START Data for review

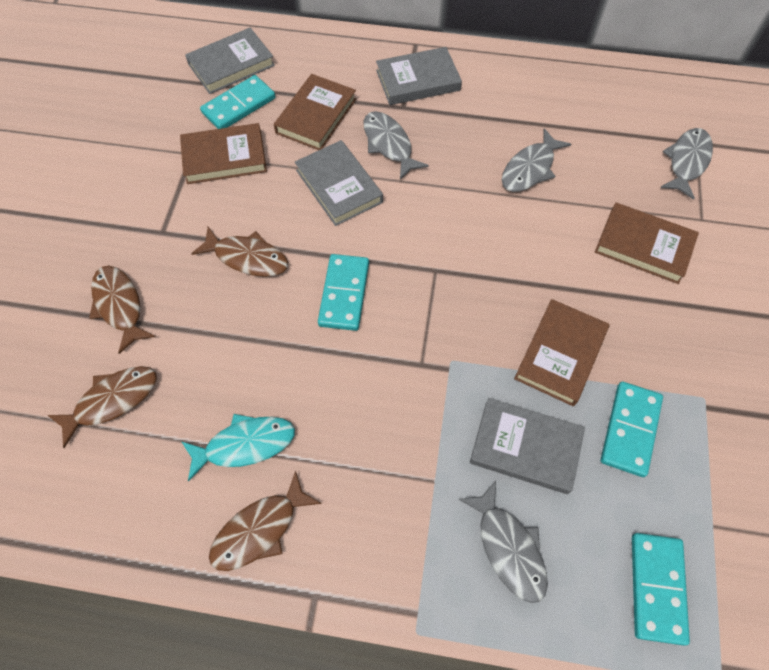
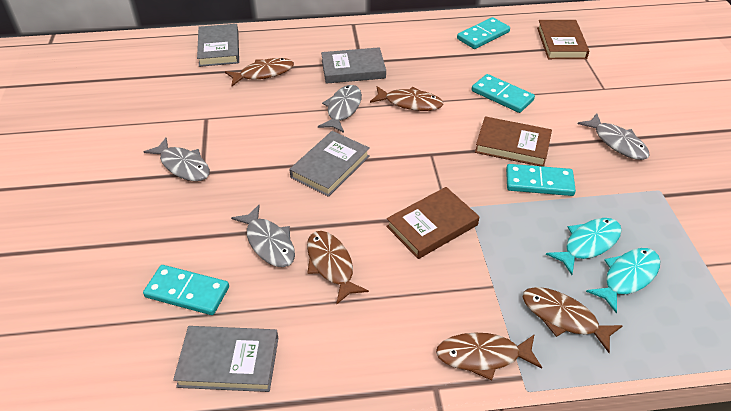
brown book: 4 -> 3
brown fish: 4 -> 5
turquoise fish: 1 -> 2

END Data for review
START Data for review

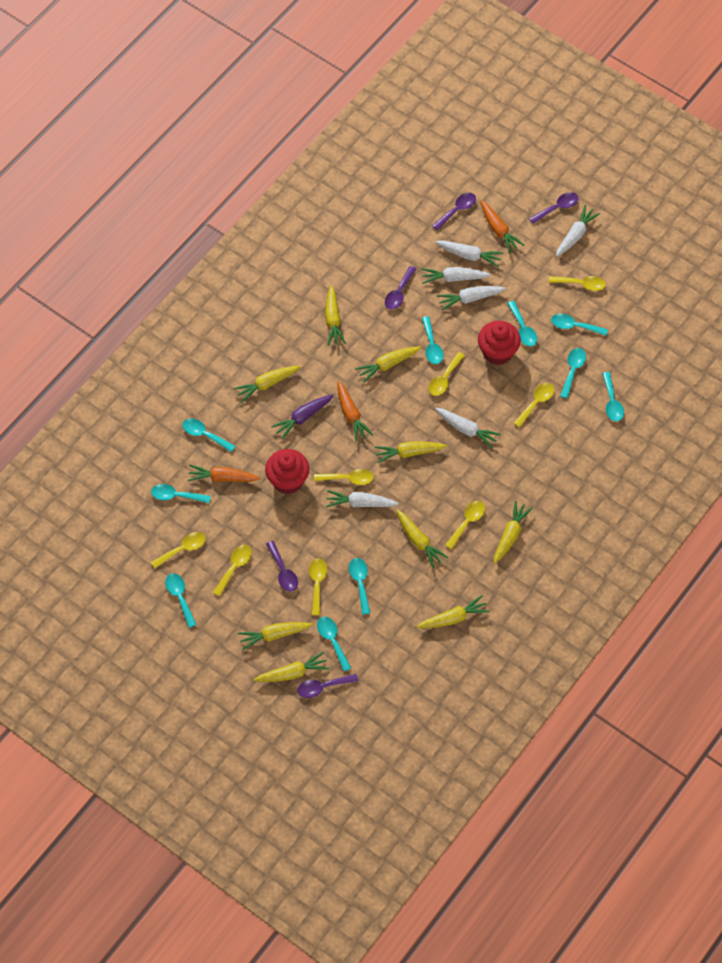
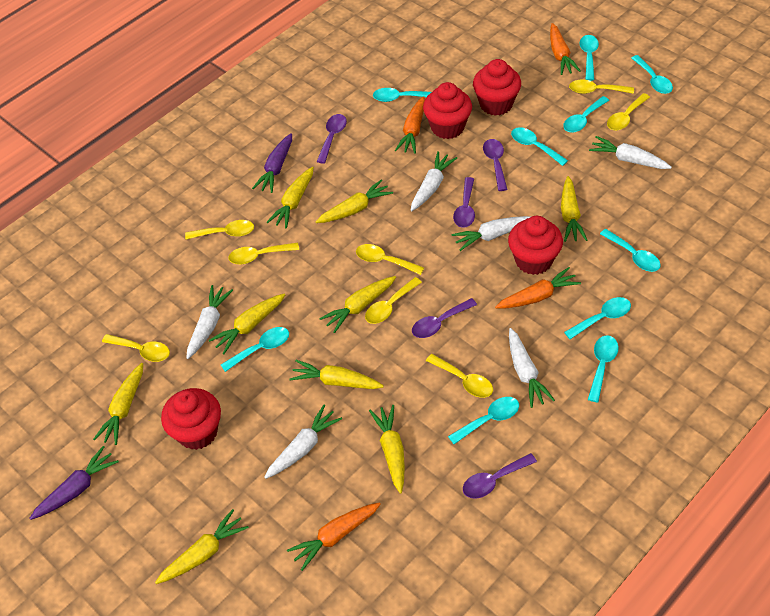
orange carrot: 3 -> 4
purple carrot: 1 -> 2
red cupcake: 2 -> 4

END Data for review

(Try it)
Please reproduce the lines from the line with "orange carrot: 3 -> 4" to the line with "red cupcake: 2 -> 4", both ends included, exactly as they appear above.

(Solution to this exercise)
orange carrot: 3 -> 4
purple carrot: 1 -> 2
red cupcake: 2 -> 4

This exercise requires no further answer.